Required action:
Below is some data. Retype exactly the lines starting at the one with "camera: 65 degrees right, 5 degrees down" and ending at the one with "red ring [366,72,445,142]".

Material provided:
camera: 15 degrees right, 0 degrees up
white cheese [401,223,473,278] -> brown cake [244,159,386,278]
==
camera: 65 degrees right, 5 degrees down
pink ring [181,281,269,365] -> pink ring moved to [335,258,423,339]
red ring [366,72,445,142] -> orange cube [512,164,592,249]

Answer for the task:
camera: 65 degrees right, 5 degrees down
pink ring [181,281,269,365] -> pink ring moved to [335,258,423,339]
red ring [366,72,445,142] -> orange cube [512,164,592,249]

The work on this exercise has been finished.